AVAILABLE DATA -

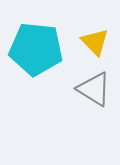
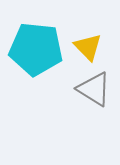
yellow triangle: moved 7 px left, 5 px down
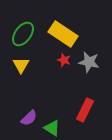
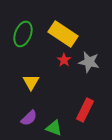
green ellipse: rotated 15 degrees counterclockwise
red star: rotated 16 degrees clockwise
yellow triangle: moved 10 px right, 17 px down
green triangle: moved 2 px right; rotated 12 degrees counterclockwise
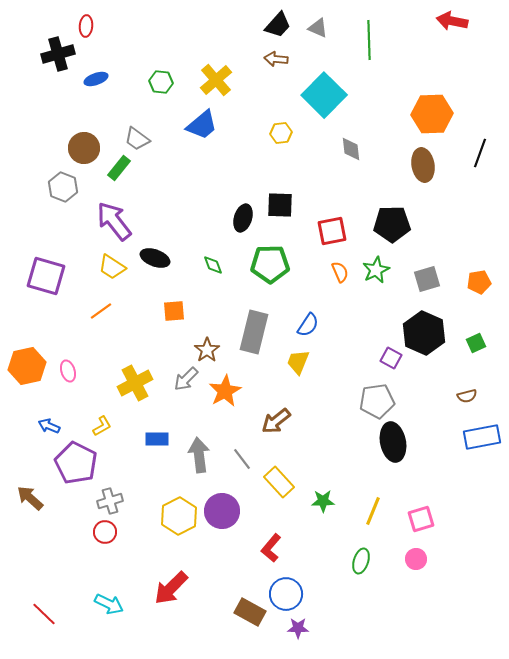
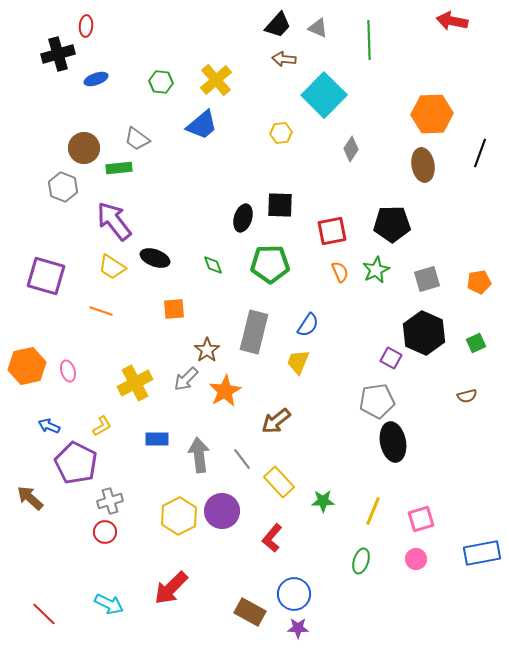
brown arrow at (276, 59): moved 8 px right
gray diamond at (351, 149): rotated 40 degrees clockwise
green rectangle at (119, 168): rotated 45 degrees clockwise
orange line at (101, 311): rotated 55 degrees clockwise
orange square at (174, 311): moved 2 px up
blue rectangle at (482, 437): moved 116 px down
red L-shape at (271, 548): moved 1 px right, 10 px up
blue circle at (286, 594): moved 8 px right
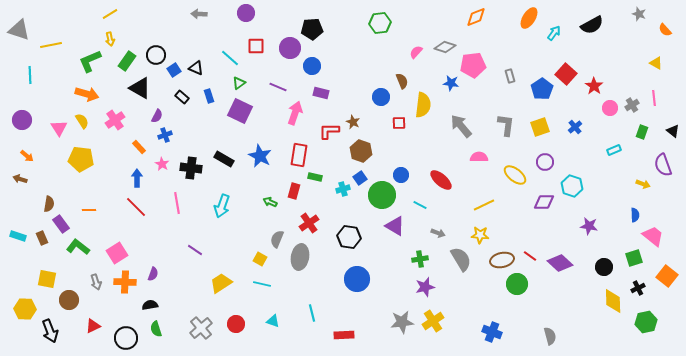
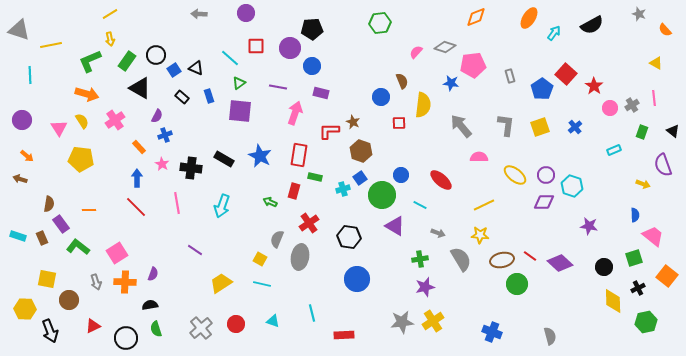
purple line at (278, 87): rotated 12 degrees counterclockwise
purple square at (240, 111): rotated 20 degrees counterclockwise
purple circle at (545, 162): moved 1 px right, 13 px down
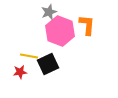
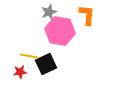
orange L-shape: moved 10 px up
pink hexagon: rotated 12 degrees counterclockwise
black square: moved 2 px left
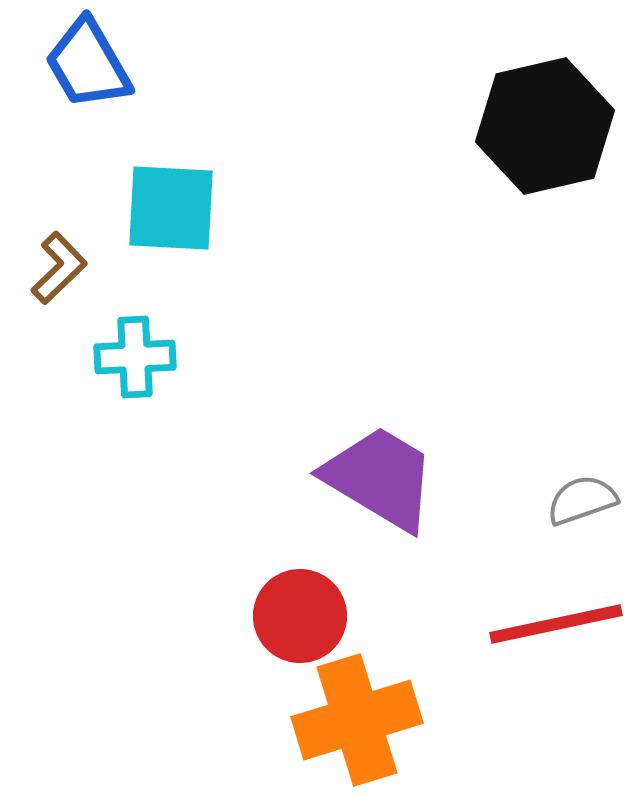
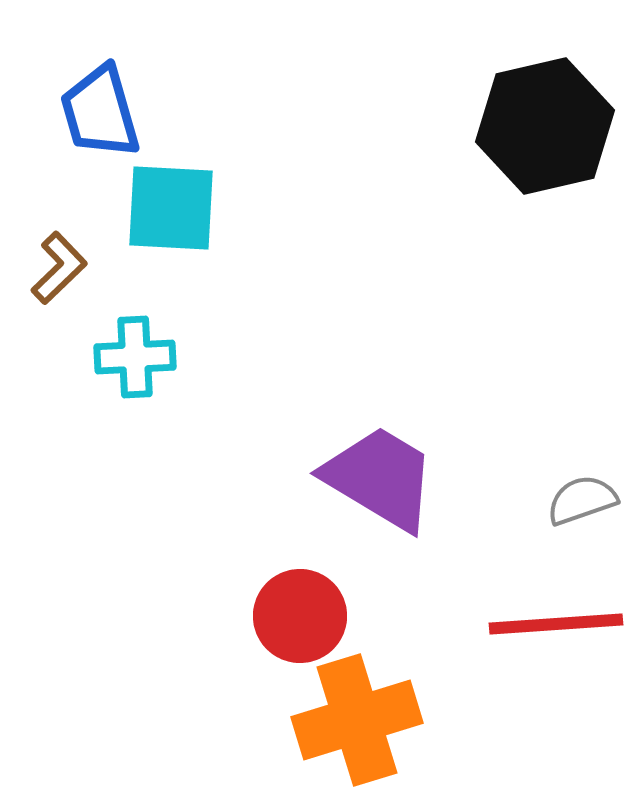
blue trapezoid: moved 12 px right, 48 px down; rotated 14 degrees clockwise
red line: rotated 8 degrees clockwise
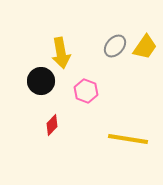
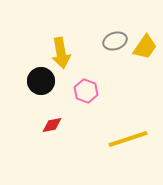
gray ellipse: moved 5 px up; rotated 30 degrees clockwise
red diamond: rotated 35 degrees clockwise
yellow line: rotated 27 degrees counterclockwise
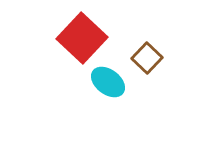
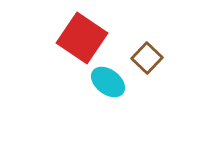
red square: rotated 9 degrees counterclockwise
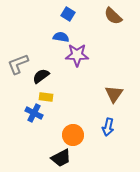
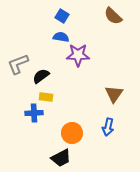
blue square: moved 6 px left, 2 px down
purple star: moved 1 px right
blue cross: rotated 30 degrees counterclockwise
orange circle: moved 1 px left, 2 px up
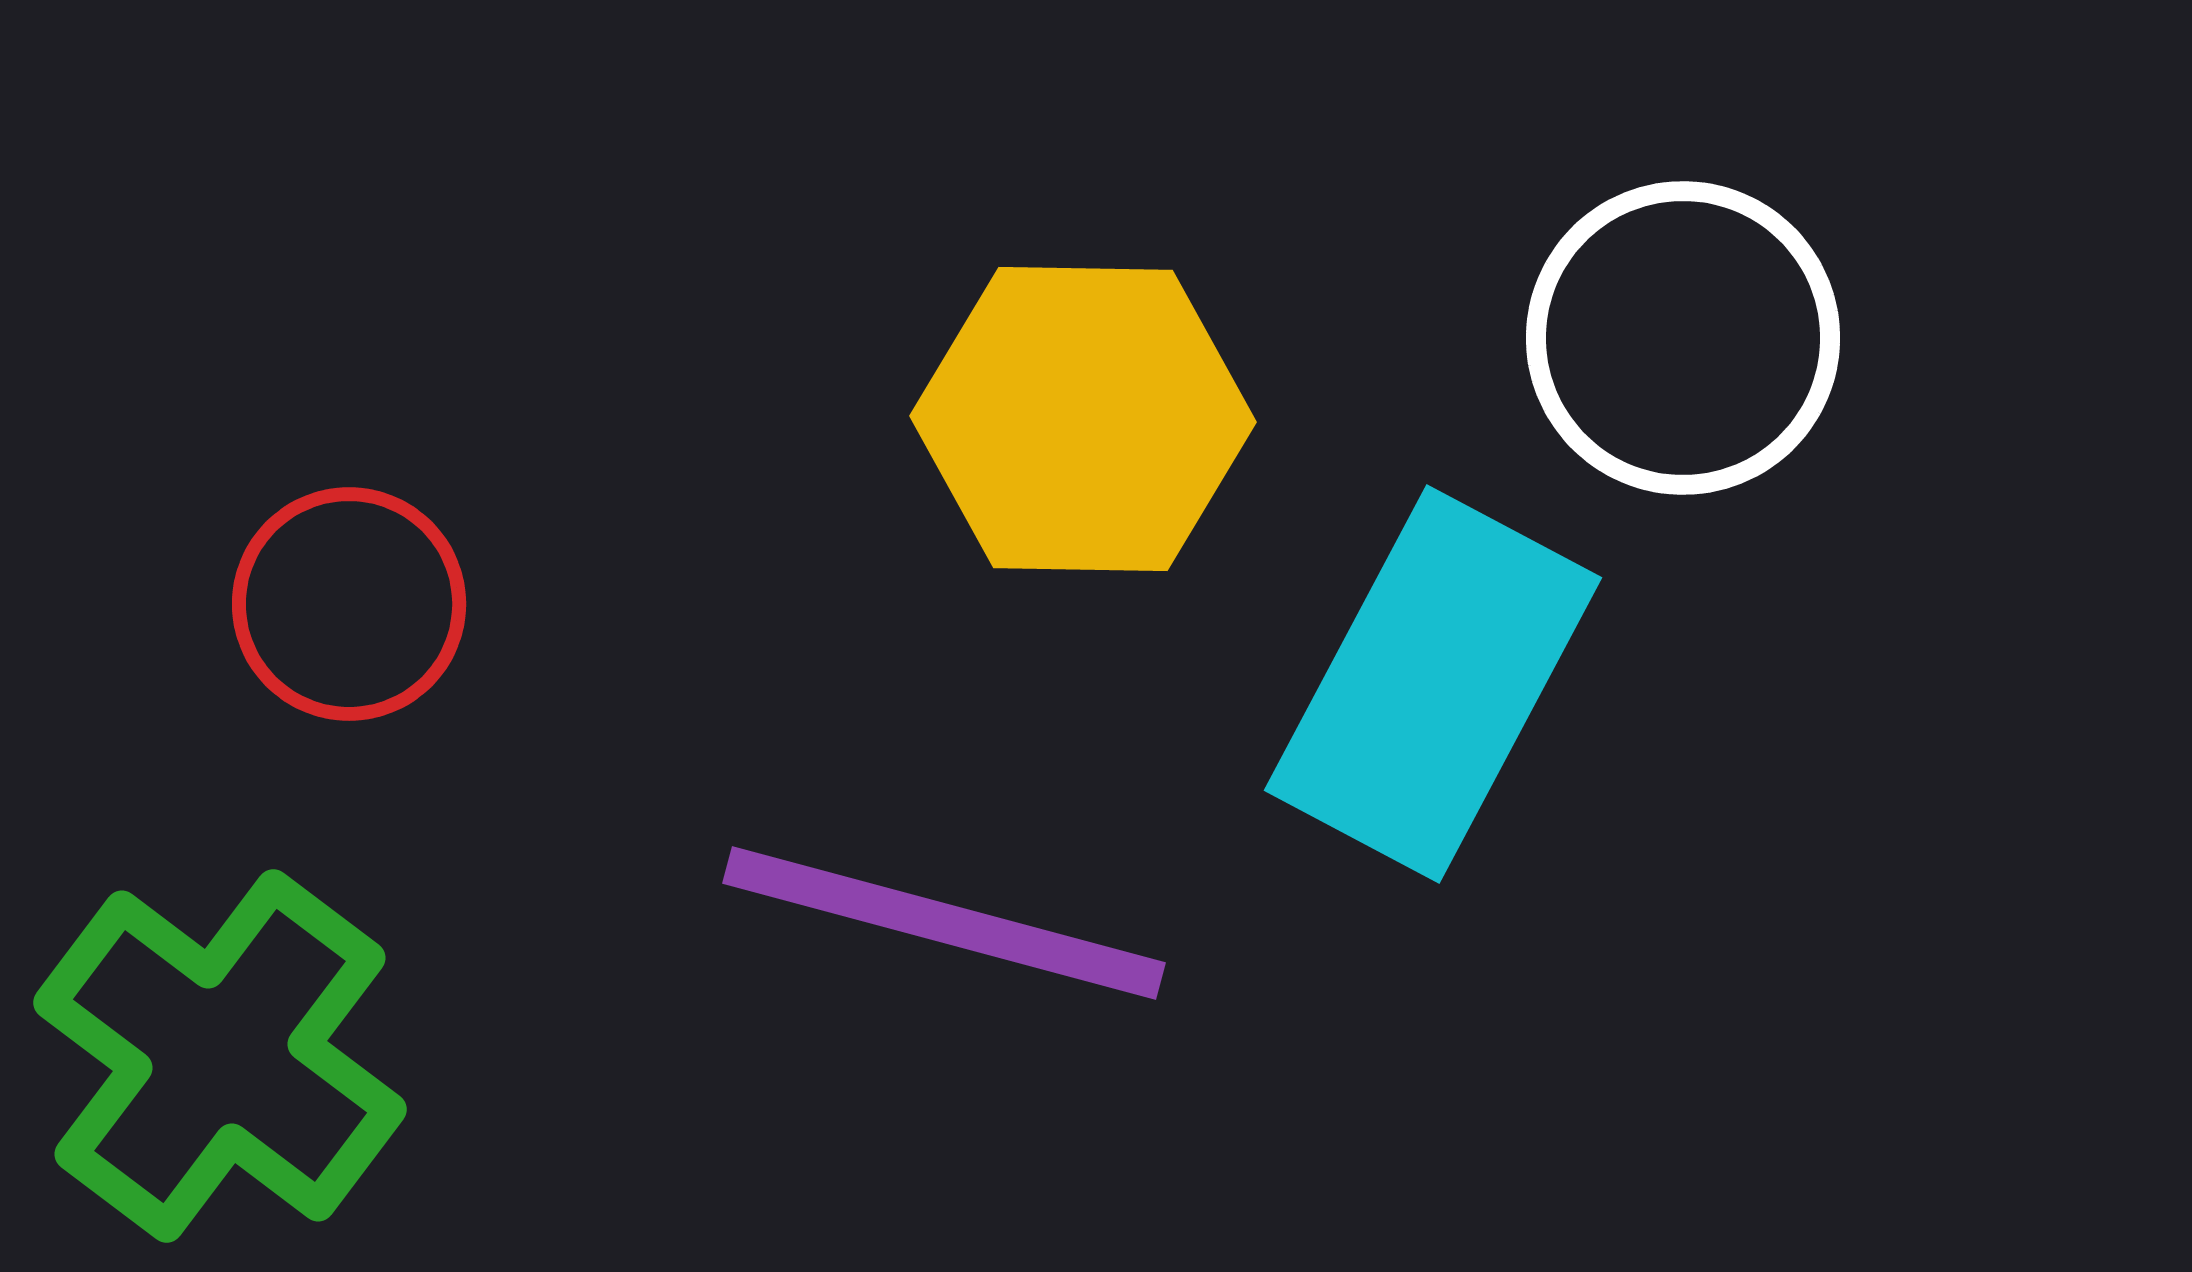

EXERCISE DIRECTIONS - Each line that includes the string "rectangle" should be copied from the data.

ANSWER BOX -
green rectangle at (119, 168): rotated 45 degrees clockwise
blue rectangle at (482, 437): moved 116 px down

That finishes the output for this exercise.